*** Material to process Section Begins ***
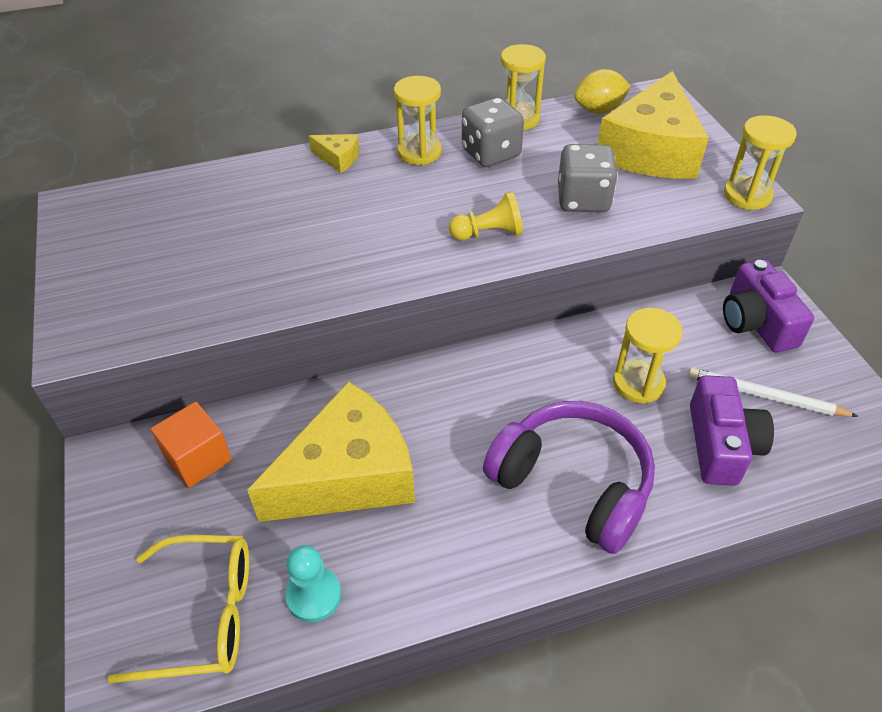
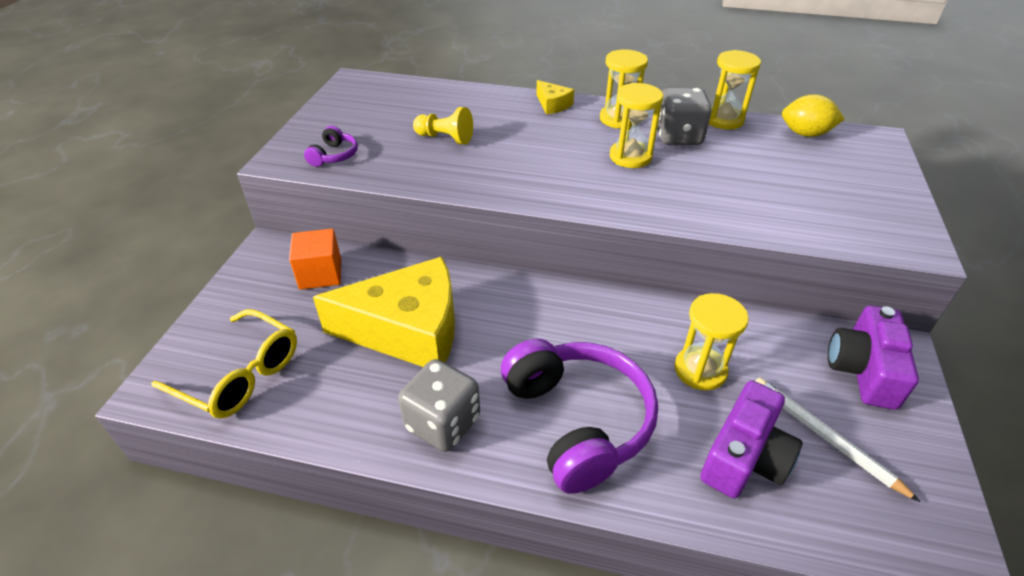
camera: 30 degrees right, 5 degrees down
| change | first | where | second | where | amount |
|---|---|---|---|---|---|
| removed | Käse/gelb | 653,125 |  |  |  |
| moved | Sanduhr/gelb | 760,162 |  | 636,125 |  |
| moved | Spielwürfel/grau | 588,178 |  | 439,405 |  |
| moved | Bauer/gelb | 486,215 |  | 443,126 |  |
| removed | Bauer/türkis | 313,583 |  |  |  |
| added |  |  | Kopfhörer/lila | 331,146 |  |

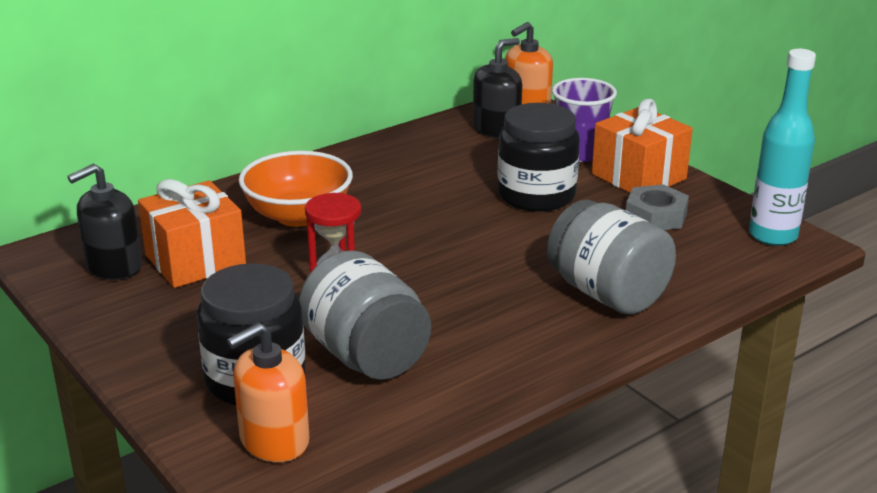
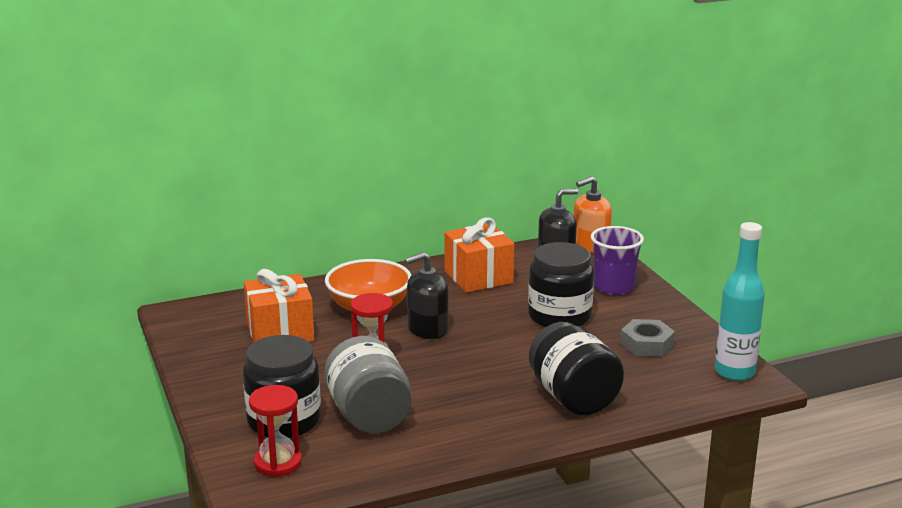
camera: 15 degrees right, 5 degrees down
| change | first | where | second | where | amount |
|---|---|---|---|---|---|
| moved | Geschenk/orange | 642,146 |  | 479,255 |  |
| moved | Seifenspender/schwarz | 104,222 |  | 426,295 |  |
| recoloured | Einmachglas/grau | 611,257 | Einmachglas/schwarz | 576,368 |  |
| replaced | Seifenspender/orange | 268,392 | Sanduhr/rot | 275,431 |  |

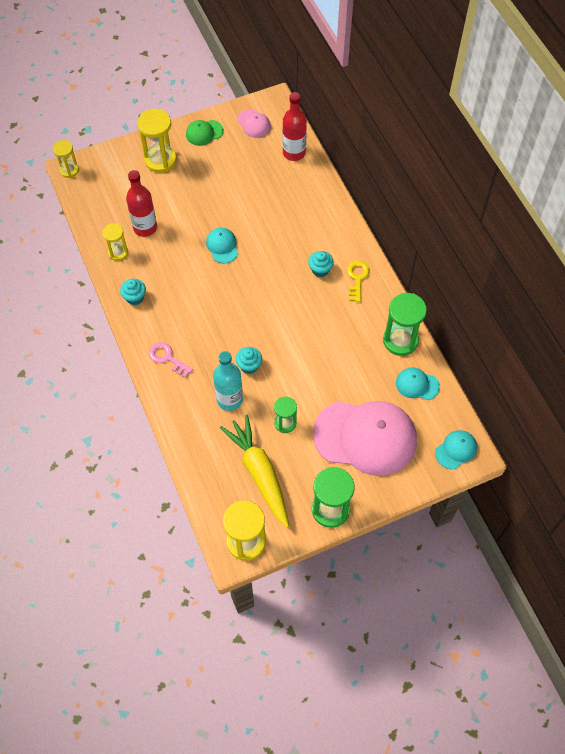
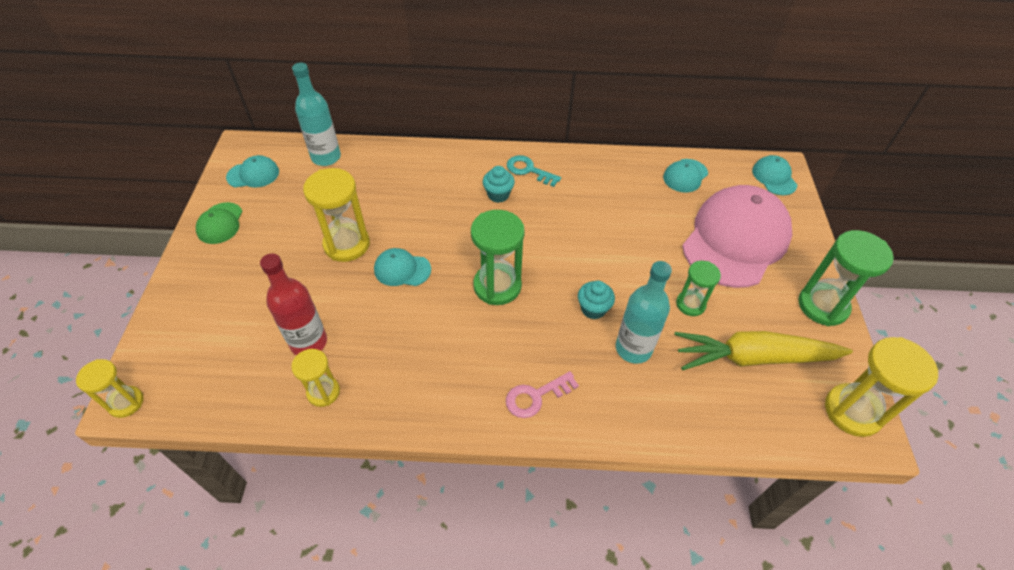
camera: 65 degrees left, 10 degrees down
| change | first | where | second | where | amount |
|---|---|---|---|---|---|
| recoloured | Flasche/rot | 294,126 | Flasche/türkis | 316,114 |  |
| moved | Sanduhr/gelb | 157,141 |  | 336,215 |  |
| recoloured | Kappe/rosa | 254,123 | Kappe/türkis | 252,171 |  |
| recoloured | Schlüssel/gelb | 358,281 | Schlüssel/türkis | 534,171 |  |
| removed | Muffin/türkis | 133,292 |  |  |  |
| moved | Sanduhr/grün | 405,324 |  | 498,257 |  |

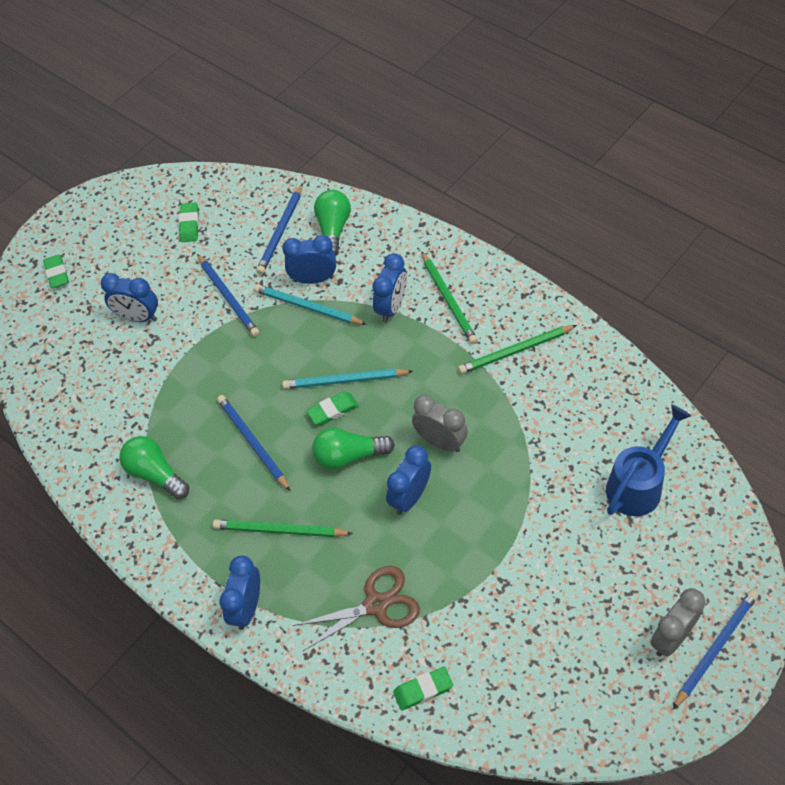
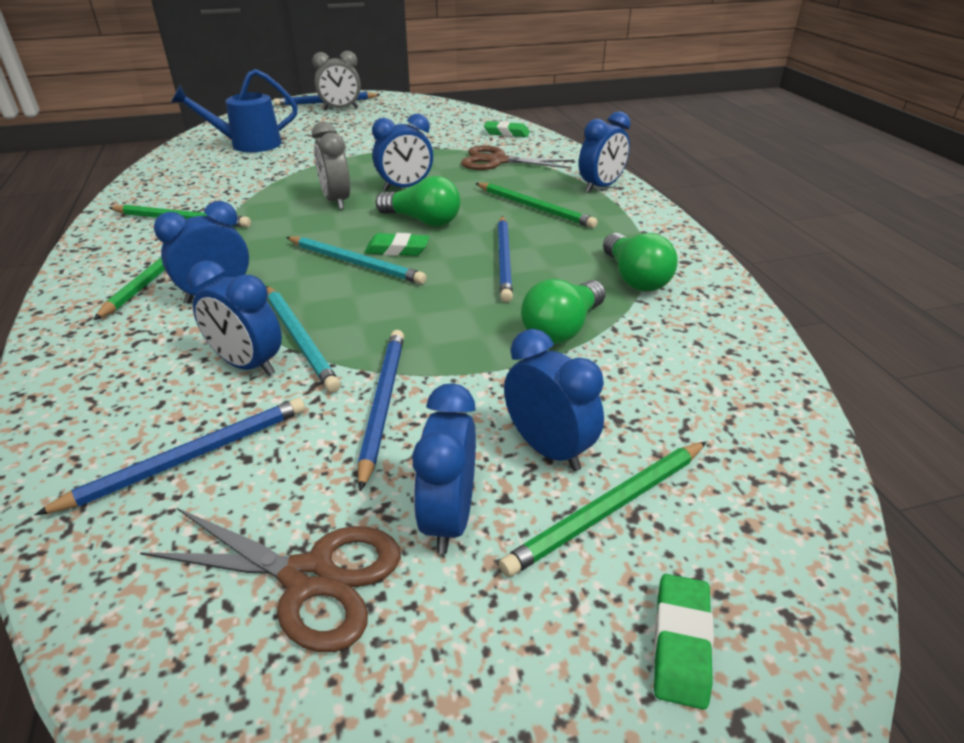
camera: 150 degrees left, 20 degrees down
| change | first | where | second | where | amount |
|---|---|---|---|---|---|
| moved | Glühbirne/grün | 332,223 |  | 563,311 |  |
| replaced | Radiergummi/grün | 189,222 | Schere/braun | 270,580 |  |
| added |  |  | Wecker/blau | 444,468 |  |
| added |  |  | Bleistift/grün | 602,509 |  |

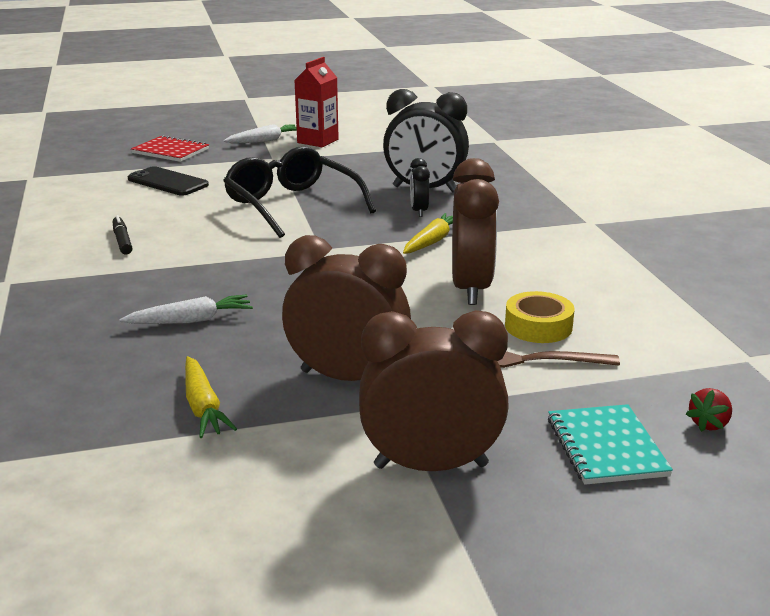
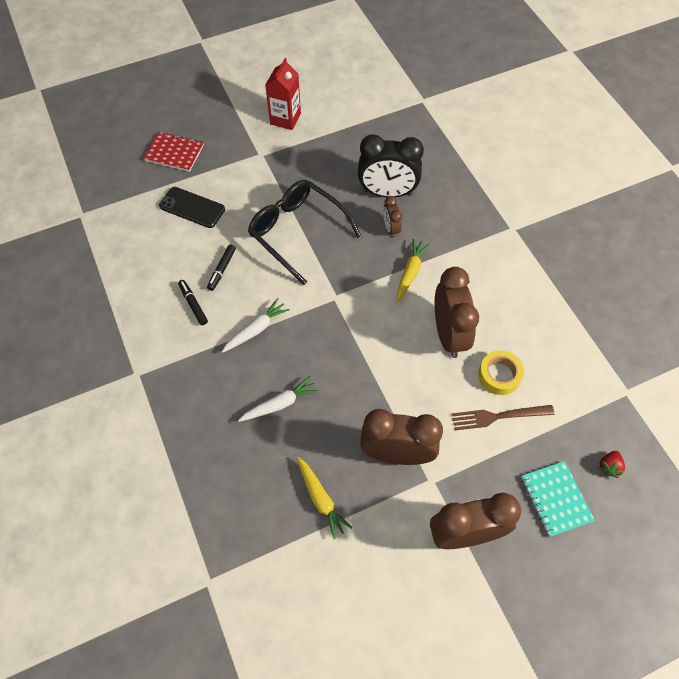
camera: 10 degrees left, 35 degrees up
| change | first | where | second | where | amount |
|---|---|---|---|---|---|
| moved | Karotte/weiß | 260,133 |  | 256,325 |  |
| recoloured | Wecker/schwarz | 420,187 | Wecker/braun | 392,217 |  |
| added |  |  | Filzstift/schwarz | 221,267 |  |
*** Material to process Section Ends ***
§ **What you need to do**:
All the data above is to be transcribed exactly, with no pictures included.

§ **Answer to this exercise**:
camera: 30 degrees right, 5 degrees down
| change | first | where | second | where | amount |
|---|---|---|---|---|---|
| removed | Käse/gelb | 653,125 |  |  |  |
| moved | Sanduhr/gelb | 760,162 |  | 636,125 |  |
| moved | Spielwürfel/grau | 588,178 |  | 439,405 |  |
| moved | Bauer/gelb | 486,215 |  | 443,126 |  |
| removed | Bauer/türkis | 313,583 |  |  |  |
| added |  |  | Kopfhörer/lila | 331,146 |  |

camera: 15 degrees right, 5 degrees down
| change | first | where | second | where | amount |
|---|---|---|---|---|---|
| moved | Geschenk/orange | 642,146 |  | 479,255 |  |
| moved | Seifenspender/schwarz | 104,222 |  | 426,295 |  |
| recoloured | Einmachglas/grau | 611,257 | Einmachglas/schwarz | 576,368 |  |
| replaced | Seifenspender/orange | 268,392 | Sanduhr/rot | 275,431 |  |

camera: 65 degrees left, 10 degrees down
| change | first | where | second | where | amount |
|---|---|---|---|---|---|
| recoloured | Flasche/rot | 294,126 | Flasche/türkis | 316,114 |  |
| moved | Sanduhr/gelb | 157,141 |  | 336,215 |  |
| recoloured | Kappe/rosa | 254,123 | Kappe/türkis | 252,171 |  |
| recoloured | Schlüssel/gelb | 358,281 | Schlüssel/türkis | 534,171 |  |
| removed | Muffin/türkis | 133,292 |  |  |  |
| moved | Sanduhr/grün | 405,324 |  | 498,257 |  |

camera: 150 degrees left, 20 degrees down
| change | first | where | second | where | amount |
|---|---|---|---|---|---|
| moved | Glühbirne/grün | 332,223 |  | 563,311 |  |
| replaced | Radiergummi/grün | 189,222 | Schere/braun | 270,580 |  |
| added |  |  | Wecker/blau | 444,468 |  |
| added |  |  | Bleistift/grün | 602,509 |  |

camera: 10 degrees left, 35 degrees up
| change | first | where | second | where | amount |
|---|---|---|---|---|---|
| moved | Karotte/weiß | 260,133 |  | 256,325 |  |
| recoloured | Wecker/schwarz | 420,187 | Wecker/braun | 392,217 |  |
| added |  |  | Filzstift/schwarz | 221,267 |  |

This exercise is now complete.